(Data for review)
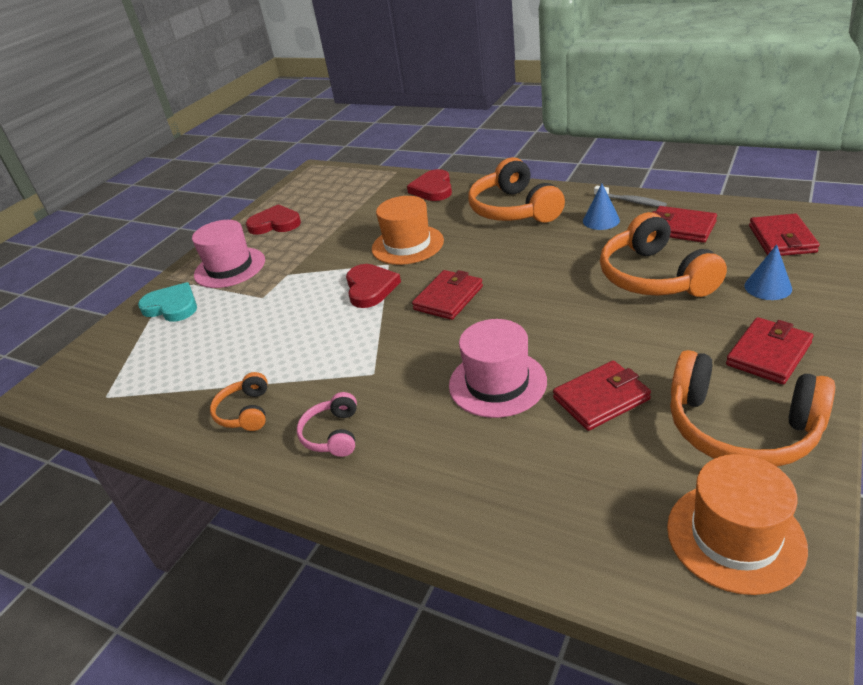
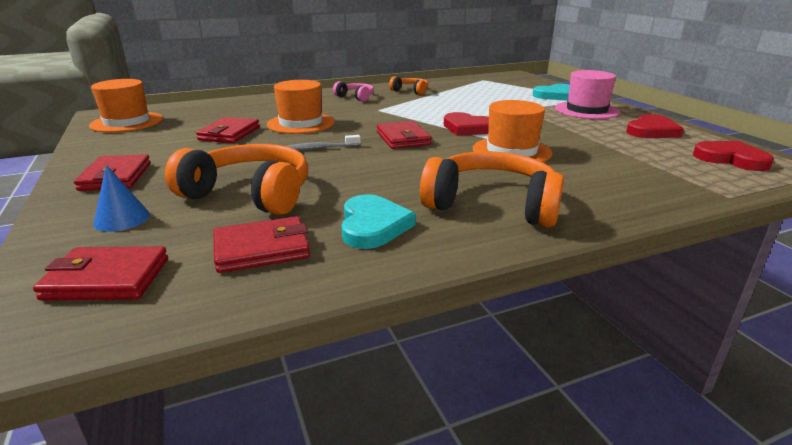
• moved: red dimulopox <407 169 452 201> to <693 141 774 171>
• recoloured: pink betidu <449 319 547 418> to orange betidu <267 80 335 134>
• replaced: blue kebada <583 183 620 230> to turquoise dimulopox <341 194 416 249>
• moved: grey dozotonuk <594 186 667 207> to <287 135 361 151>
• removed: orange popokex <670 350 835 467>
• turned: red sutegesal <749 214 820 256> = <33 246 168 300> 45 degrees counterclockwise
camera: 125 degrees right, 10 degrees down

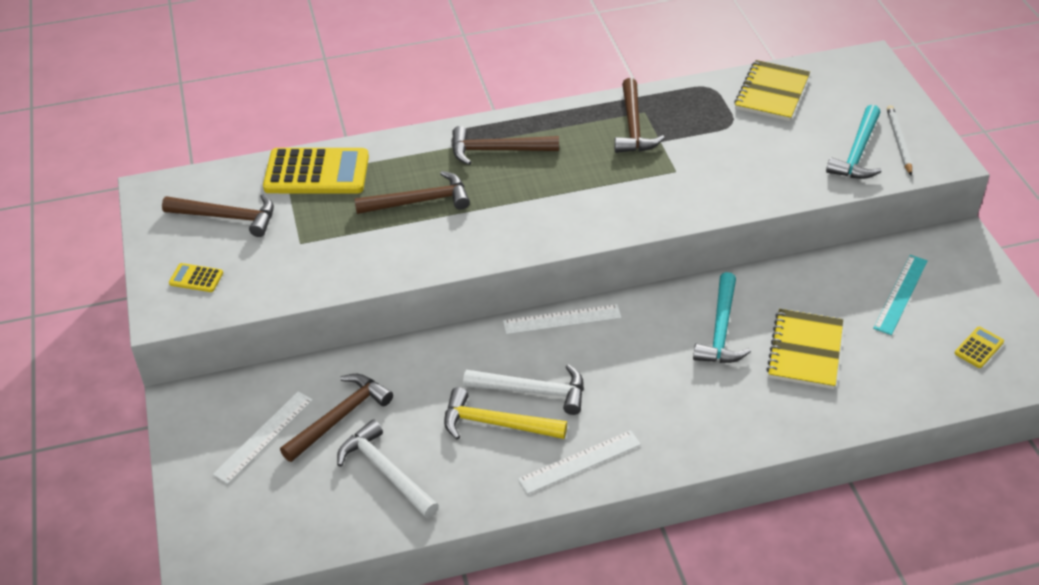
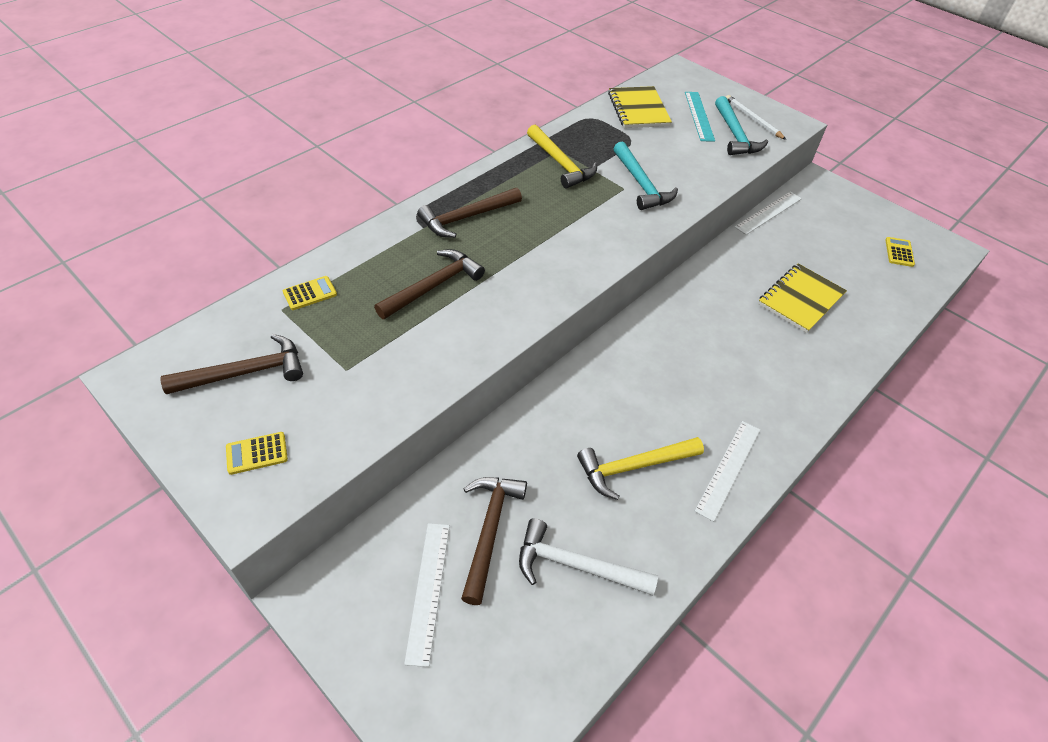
• resized:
(End Data for review)
What to work on>
Everything in the entries except the pictures should be returned exactly as given.

Solution to the exercise>
• moved: red dimulopox <407 169 452 201> to <693 141 774 171>
• recoloured: pink betidu <449 319 547 418> to orange betidu <267 80 335 134>
• replaced: blue kebada <583 183 620 230> to turquoise dimulopox <341 194 416 249>
• moved: grey dozotonuk <594 186 667 207> to <287 135 361 151>
• removed: orange popokex <670 350 835 467>
• turned: red sutegesal <749 214 820 256> = <33 246 168 300> 45 degrees counterclockwise
camera: 125 degrees right, 10 degrees down

• resized:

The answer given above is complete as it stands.